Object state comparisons
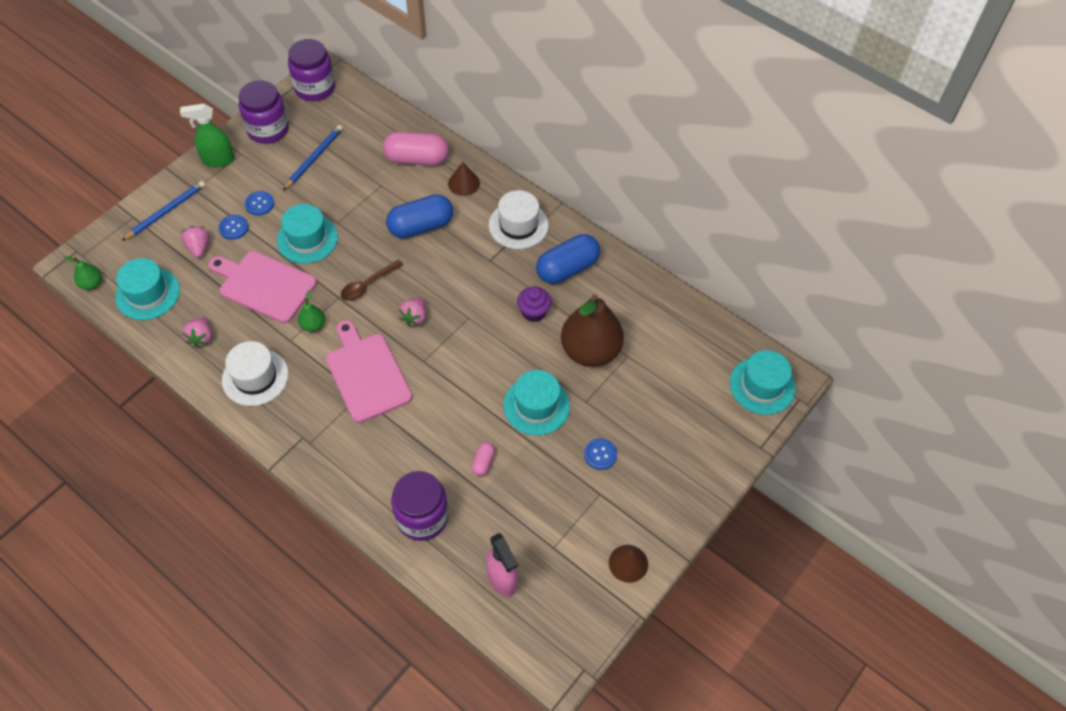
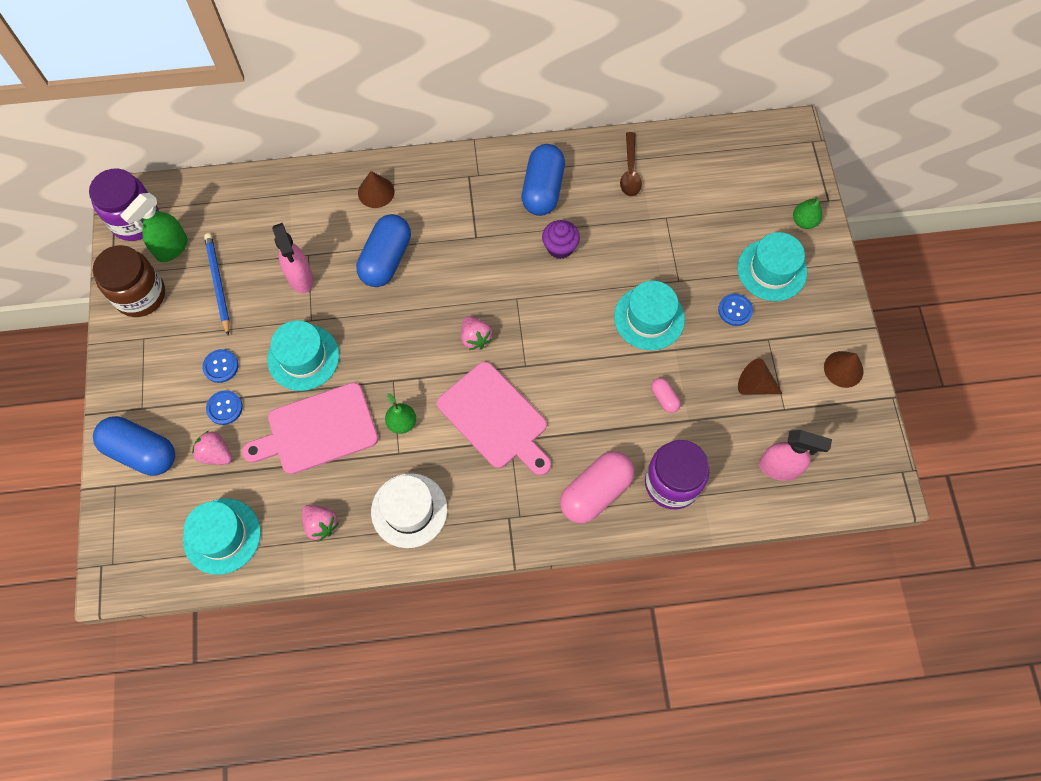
camera: 45 degrees left, 10 degrees up
(92, 284) = (157, 578): green pear -> green pear (804, 221)
(166, 212) = (141, 452): blue pencil -> blue capsule
(218, 160) = (129, 363): green spray bottle -> green spray bottle (172, 249)
(268, 129) = (140, 295): purple jar -> brown jar
(360, 194) = (300, 278): none -> pink spray bottle
(367, 374) = (495, 418): pink cutting board -> pink cutting board turned 150 degrees counterclockwise
(368, 285) = (404, 347): brown spoon -> brown spoon (630, 171)
(417, 159) = (310, 205): pink capsule -> pink capsule (596, 492)
(518, 225) = (463, 188): white hat -> none
(553, 513) = (755, 385): none -> brown cone
(590, 351) = (636, 239): brown pear -> none
(762, 386) = (779, 154): turquoise hat -> turquoise hat (771, 270)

§ **Task details**:
Search the data above for the word "degrees", then gather each line in which it appears.

§ **Answer**:
camera: 45 degrees left, 10 degrees up
(367, 374) = (495, 418): pink cutting board -> pink cutting board turned 150 degrees counterclockwise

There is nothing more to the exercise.